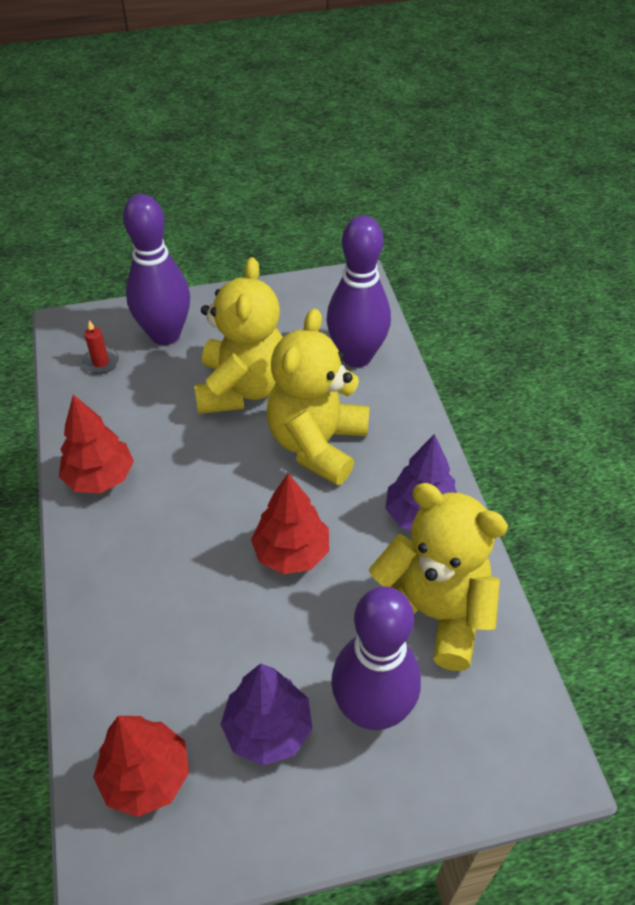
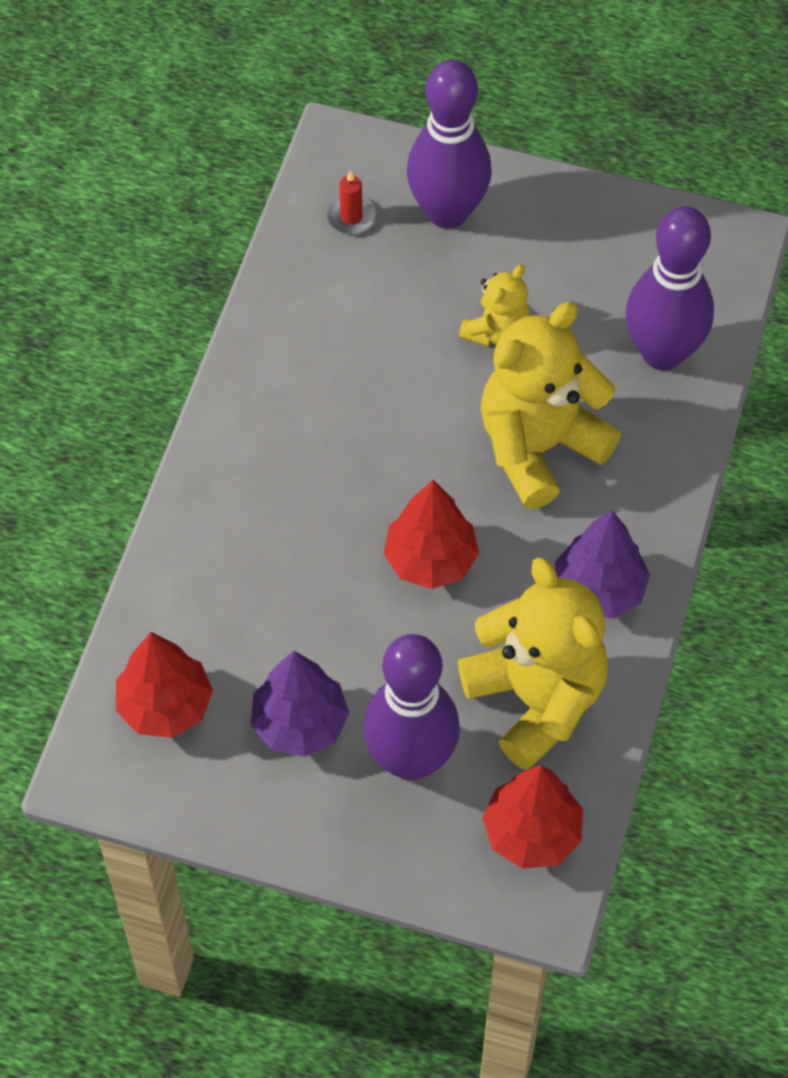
camera: 30 degrees right, 10 degrees up
(100, 477) = (276, 370): red tree -> red tree (532, 833)
(242, 388) = (497, 331): yellow teddy bear -> yellow teddy bear, size x0.52

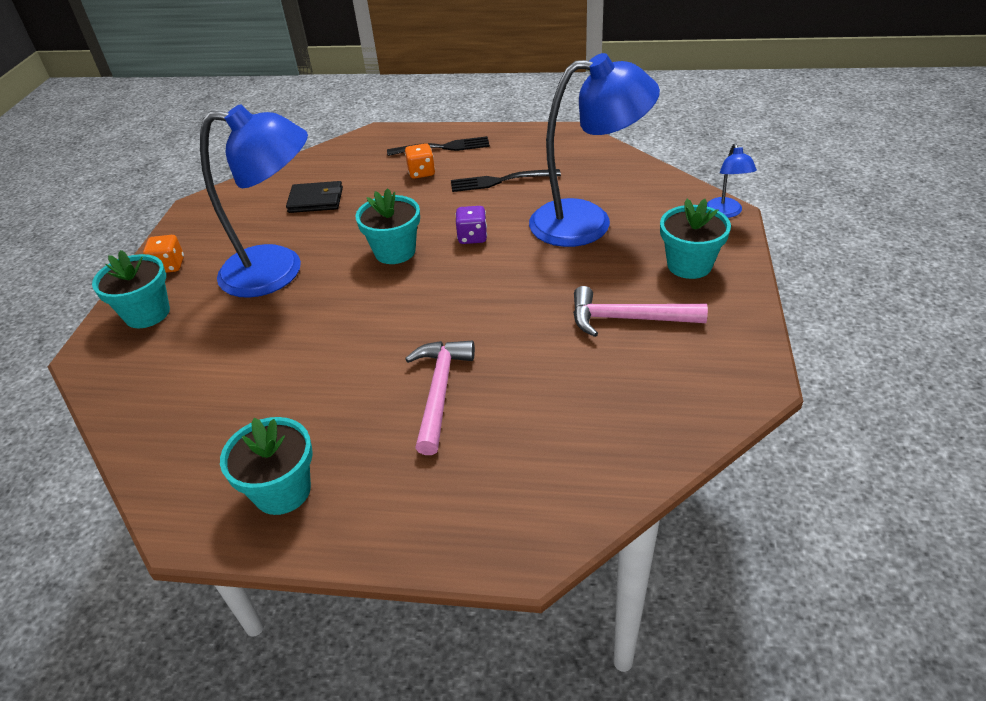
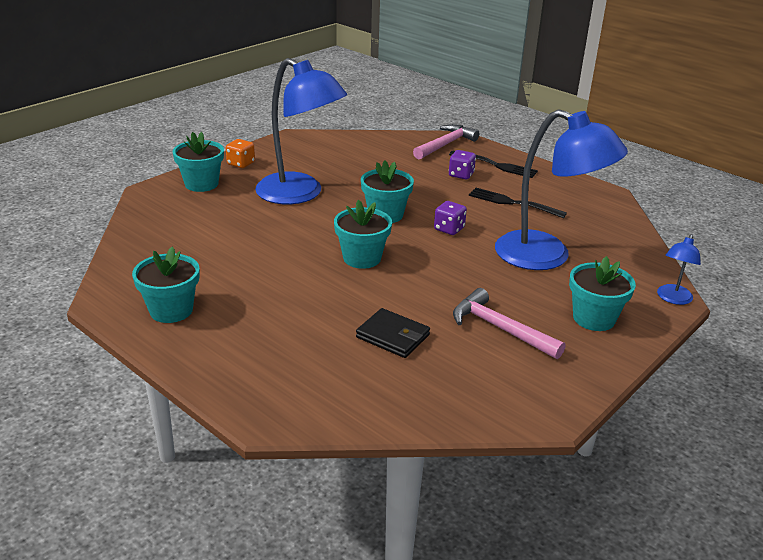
camera: 30 degrees right, 10 degrees down
(316, 200) = (369, 163): black wallet -> black wallet (393, 336)
(421, 172) = (461, 175): orange dice -> purple dice
(423, 313) = (362, 258): none -> turquoise flower pot
(439, 391) = (319, 306): pink hammer -> pink hammer (445, 145)

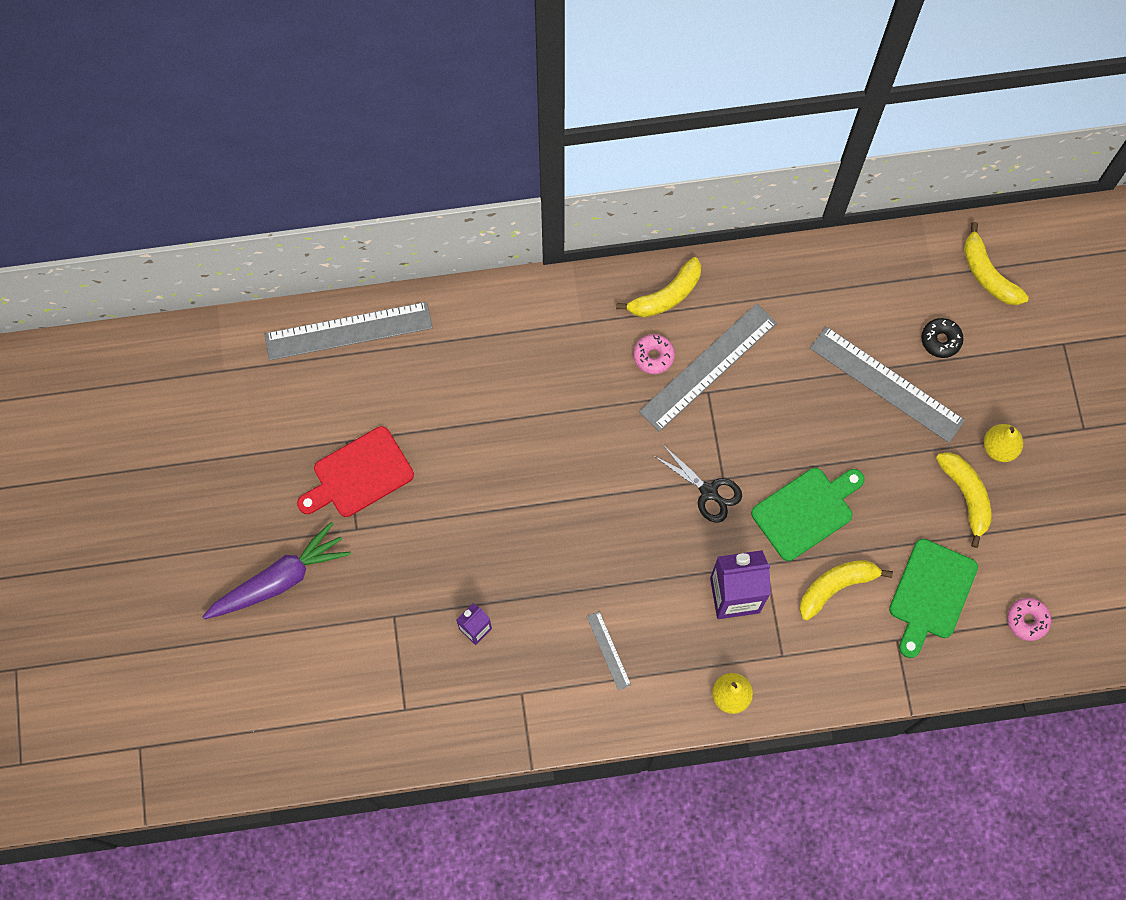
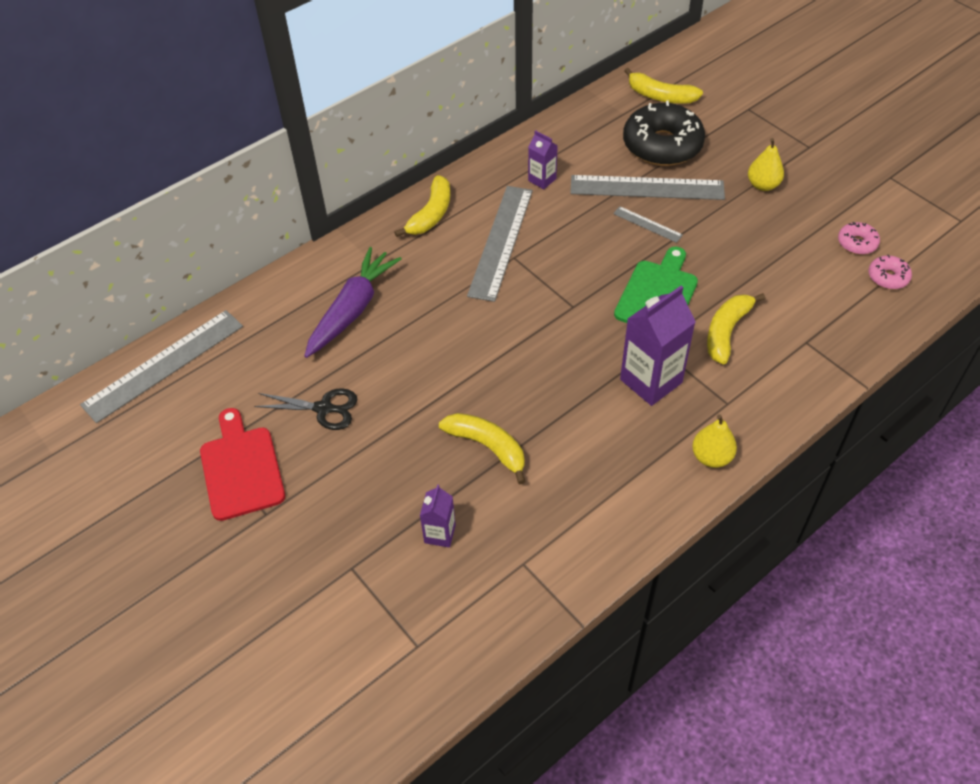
camera: 30 degrees left, 20 degrees down
(279, 579) = (210, 601): purple carrot -> purple carrot (352, 310)
(359, 475) = (241, 468): red cutting board -> red cutting board turned 135 degrees clockwise
(608, 650) = (577, 482): grey ruler -> grey ruler (647, 224)
(653, 356) = (451, 256): pink donut -> pink donut (857, 243)
(708, 492) = (569, 321): black scissors -> black scissors (323, 408)
(795, 314) = (542, 180): none -> purple carton
(931, 594) = (802, 298): green cutting board -> none
(940, 340) = (662, 145): black donut -> black donut, size x2.19
(966, 496) = (767, 224): yellow banana -> yellow banana (487, 447)

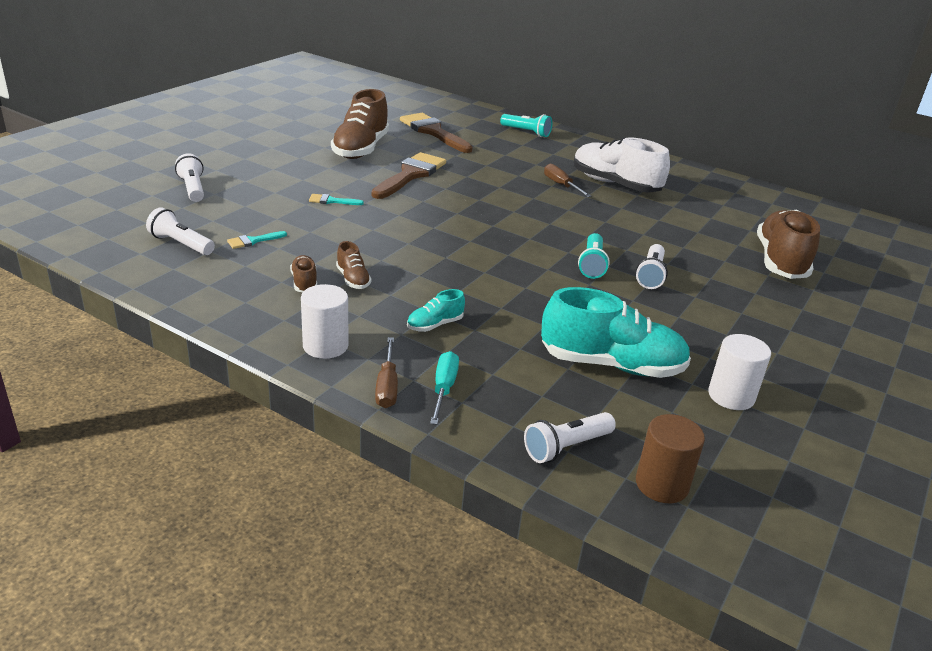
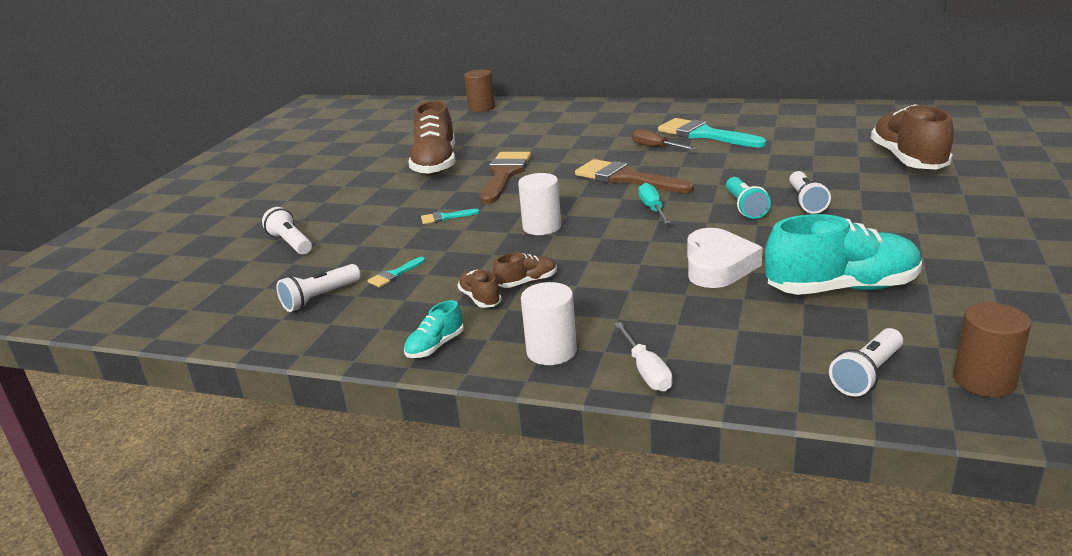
camera: 10 degrees left, 5 degrees down
(181, 244) = (320, 298): white flashlight -> white flashlight turned 60 degrees counterclockwise
(353, 279) = (527, 282): brown shoe -> brown shoe turned 75 degrees counterclockwise
(387, 386) = (646, 371): brown screwdriver -> white screwdriver
(433, 132) = (495, 132): brown brush -> brown brush (626, 178)
(435, 325) = (644, 301): turquoise shoe -> turquoise shoe (435, 346)
(440, 104) = (481, 108): none -> brown cylinder
(443, 388) = (703, 356): turquoise screwdriver -> turquoise screwdriver (652, 209)
(522, 312) = (718, 266): none -> white heart
(526, 132) = (584, 111): turquoise flashlight -> none
(615, 184) = (704, 134): white shoe -> turquoise brush
(731, 396) = (972, 284): white cylinder -> white cylinder (542, 227)

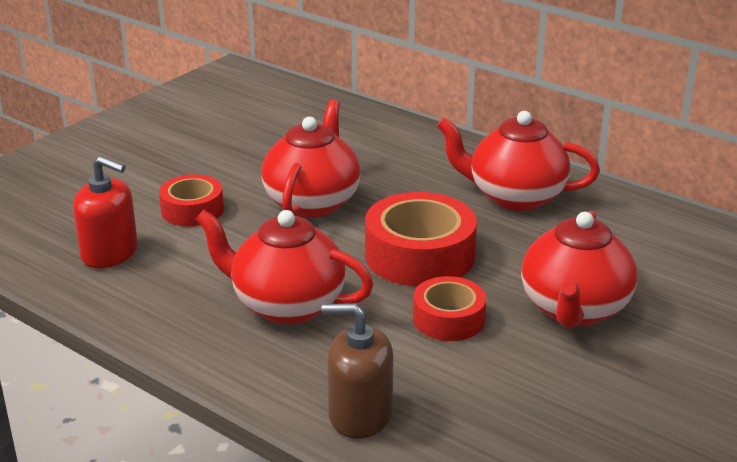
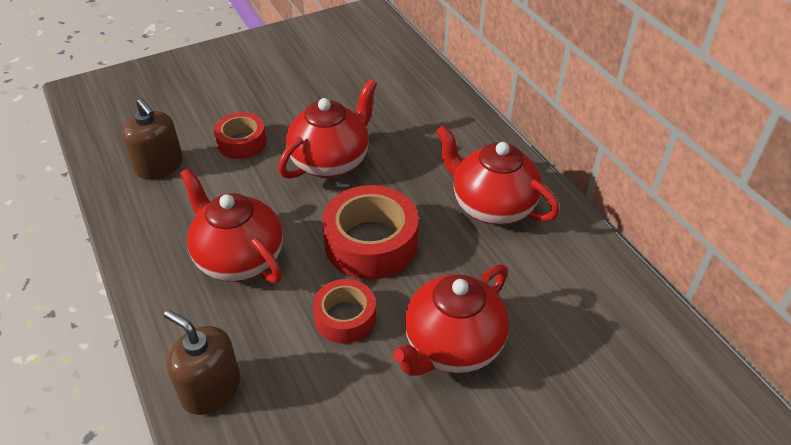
camera: 25 degrees right, 15 degrees up
(110, 253) = (159, 166): red soap dispenser -> brown soap dispenser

■ Brief ■
Write out, word for word, only the lines from the one containing "(940, 340) = (662, 145): black" to the end of the data above; the pictures stay out.

■ Result of the task ■
(940, 340) = (662, 145): black donut -> black donut, size x2.19
(966, 496) = (767, 224): yellow banana -> yellow banana (487, 447)

camera: 10 degrees left, 5 degrees down
(181, 244) = (320, 298): white flashlight -> white flashlight turned 60 degrees counterclockwise
(353, 279) = (527, 282): brown shoe -> brown shoe turned 75 degrees counterclockwise
(387, 386) = (646, 371): brown screwdriver -> white screwdriver
(433, 132) = (495, 132): brown brush -> brown brush (626, 178)
(435, 325) = (644, 301): turquoise shoe -> turquoise shoe (435, 346)
(440, 104) = (481, 108): none -> brown cylinder
(443, 388) = (703, 356): turquoise screwdriver -> turquoise screwdriver (652, 209)
(522, 312) = (718, 266): none -> white heart
(526, 132) = (584, 111): turquoise flashlight -> none
(615, 184) = (704, 134): white shoe -> turquoise brush
(731, 396) = (972, 284): white cylinder -> white cylinder (542, 227)

camera: 25 degrees right, 15 degrees up
(110, 253) = (159, 166): red soap dispenser -> brown soap dispenser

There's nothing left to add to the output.